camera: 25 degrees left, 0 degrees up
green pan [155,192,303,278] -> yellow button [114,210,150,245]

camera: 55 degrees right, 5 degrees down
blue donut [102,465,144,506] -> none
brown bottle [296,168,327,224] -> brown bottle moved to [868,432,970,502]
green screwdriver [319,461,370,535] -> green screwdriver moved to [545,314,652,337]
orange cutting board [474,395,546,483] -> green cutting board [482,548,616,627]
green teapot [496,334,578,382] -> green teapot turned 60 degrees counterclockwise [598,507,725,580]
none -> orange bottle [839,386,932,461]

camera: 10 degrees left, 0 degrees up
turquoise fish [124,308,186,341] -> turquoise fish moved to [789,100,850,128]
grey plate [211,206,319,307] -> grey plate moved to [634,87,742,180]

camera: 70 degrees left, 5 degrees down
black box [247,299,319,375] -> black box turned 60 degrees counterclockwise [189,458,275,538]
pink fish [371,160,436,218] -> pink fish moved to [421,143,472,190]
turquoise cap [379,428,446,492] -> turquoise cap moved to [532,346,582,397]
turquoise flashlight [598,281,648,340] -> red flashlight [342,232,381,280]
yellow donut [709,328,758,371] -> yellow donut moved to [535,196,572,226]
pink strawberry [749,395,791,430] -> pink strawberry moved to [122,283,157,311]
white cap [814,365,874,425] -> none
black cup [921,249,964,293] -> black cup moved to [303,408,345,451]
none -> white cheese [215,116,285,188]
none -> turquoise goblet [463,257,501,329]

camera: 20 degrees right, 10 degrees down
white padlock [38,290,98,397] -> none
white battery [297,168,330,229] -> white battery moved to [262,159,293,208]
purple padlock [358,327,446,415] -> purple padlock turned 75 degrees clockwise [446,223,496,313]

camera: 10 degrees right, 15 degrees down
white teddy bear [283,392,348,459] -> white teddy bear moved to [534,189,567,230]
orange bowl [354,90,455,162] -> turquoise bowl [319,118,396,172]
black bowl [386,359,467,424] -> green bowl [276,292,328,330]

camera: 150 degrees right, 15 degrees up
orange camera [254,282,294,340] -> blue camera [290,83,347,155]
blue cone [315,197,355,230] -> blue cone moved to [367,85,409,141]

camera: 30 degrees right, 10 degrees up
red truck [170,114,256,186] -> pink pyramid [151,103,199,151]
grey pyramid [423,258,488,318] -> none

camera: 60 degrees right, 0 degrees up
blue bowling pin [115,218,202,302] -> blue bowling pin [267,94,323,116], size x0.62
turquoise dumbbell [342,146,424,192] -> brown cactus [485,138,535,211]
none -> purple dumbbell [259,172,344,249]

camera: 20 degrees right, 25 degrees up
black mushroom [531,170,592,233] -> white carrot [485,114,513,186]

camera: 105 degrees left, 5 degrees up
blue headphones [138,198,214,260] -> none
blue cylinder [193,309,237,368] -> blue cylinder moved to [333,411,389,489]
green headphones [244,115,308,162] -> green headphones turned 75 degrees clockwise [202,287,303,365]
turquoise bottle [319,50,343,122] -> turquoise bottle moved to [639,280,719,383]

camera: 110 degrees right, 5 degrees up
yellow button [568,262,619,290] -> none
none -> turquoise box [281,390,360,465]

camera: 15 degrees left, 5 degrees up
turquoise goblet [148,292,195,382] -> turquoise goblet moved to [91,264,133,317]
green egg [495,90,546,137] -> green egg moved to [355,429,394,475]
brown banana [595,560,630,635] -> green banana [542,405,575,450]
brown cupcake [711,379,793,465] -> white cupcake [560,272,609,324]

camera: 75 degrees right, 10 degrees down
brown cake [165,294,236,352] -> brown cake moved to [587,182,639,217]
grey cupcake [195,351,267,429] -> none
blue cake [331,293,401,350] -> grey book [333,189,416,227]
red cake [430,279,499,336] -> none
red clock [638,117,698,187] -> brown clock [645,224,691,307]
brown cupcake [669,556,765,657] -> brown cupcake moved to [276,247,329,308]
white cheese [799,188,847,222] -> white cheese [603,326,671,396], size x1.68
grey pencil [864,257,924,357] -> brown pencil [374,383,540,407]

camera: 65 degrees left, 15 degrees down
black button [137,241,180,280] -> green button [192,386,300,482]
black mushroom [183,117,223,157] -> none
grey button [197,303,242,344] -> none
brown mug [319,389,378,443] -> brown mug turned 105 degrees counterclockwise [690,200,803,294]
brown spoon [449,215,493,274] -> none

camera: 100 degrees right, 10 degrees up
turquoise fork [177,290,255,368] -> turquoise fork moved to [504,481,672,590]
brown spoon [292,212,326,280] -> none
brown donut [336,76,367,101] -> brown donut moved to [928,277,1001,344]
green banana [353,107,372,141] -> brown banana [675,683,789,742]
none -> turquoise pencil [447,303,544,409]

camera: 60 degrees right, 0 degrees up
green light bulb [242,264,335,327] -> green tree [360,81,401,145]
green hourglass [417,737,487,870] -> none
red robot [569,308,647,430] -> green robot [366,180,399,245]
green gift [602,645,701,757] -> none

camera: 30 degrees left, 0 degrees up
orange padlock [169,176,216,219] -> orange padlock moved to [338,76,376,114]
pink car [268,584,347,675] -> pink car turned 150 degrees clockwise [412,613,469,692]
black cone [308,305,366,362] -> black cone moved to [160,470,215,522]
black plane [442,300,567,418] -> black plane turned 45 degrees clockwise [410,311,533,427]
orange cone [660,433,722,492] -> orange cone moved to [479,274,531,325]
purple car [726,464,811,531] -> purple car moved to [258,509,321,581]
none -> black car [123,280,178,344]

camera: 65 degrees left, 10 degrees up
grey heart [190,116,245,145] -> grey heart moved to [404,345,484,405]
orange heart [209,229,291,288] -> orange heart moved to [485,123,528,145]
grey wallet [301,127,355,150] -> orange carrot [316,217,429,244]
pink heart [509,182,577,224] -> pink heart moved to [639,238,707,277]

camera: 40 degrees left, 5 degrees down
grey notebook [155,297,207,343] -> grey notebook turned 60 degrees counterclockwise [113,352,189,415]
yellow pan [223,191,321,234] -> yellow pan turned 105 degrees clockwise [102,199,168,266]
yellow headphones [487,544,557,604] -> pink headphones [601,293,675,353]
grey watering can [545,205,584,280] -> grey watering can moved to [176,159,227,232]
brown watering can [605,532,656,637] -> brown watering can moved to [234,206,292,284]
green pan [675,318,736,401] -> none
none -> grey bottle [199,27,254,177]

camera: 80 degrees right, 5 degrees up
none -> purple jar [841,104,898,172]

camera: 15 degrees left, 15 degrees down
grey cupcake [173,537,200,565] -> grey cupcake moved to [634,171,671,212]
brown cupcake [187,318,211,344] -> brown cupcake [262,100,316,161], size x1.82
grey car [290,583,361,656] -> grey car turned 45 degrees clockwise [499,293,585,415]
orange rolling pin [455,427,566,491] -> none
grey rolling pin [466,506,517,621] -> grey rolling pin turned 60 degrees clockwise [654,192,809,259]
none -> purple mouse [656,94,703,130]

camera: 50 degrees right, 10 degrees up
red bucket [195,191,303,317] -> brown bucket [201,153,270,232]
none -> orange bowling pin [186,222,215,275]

########################################

Instructions for the task: In the material above, transcribe exactly the lines beginning at the one with "white battery [297,168,330,229]" and ending at the one with "camera: 30 degrees right, 10 degrees up", both included.

Exercise solution:
white battery [297,168,330,229] -> white battery moved to [262,159,293,208]
purple padlock [358,327,446,415] -> purple padlock turned 75 degrees clockwise [446,223,496,313]

camera: 10 degrees right, 15 degrees down
white teddy bear [283,392,348,459] -> white teddy bear moved to [534,189,567,230]
orange bowl [354,90,455,162] -> turquoise bowl [319,118,396,172]
black bowl [386,359,467,424] -> green bowl [276,292,328,330]

camera: 150 degrees right, 15 degrees up
orange camera [254,282,294,340] -> blue camera [290,83,347,155]
blue cone [315,197,355,230] -> blue cone moved to [367,85,409,141]

camera: 30 degrees right, 10 degrees up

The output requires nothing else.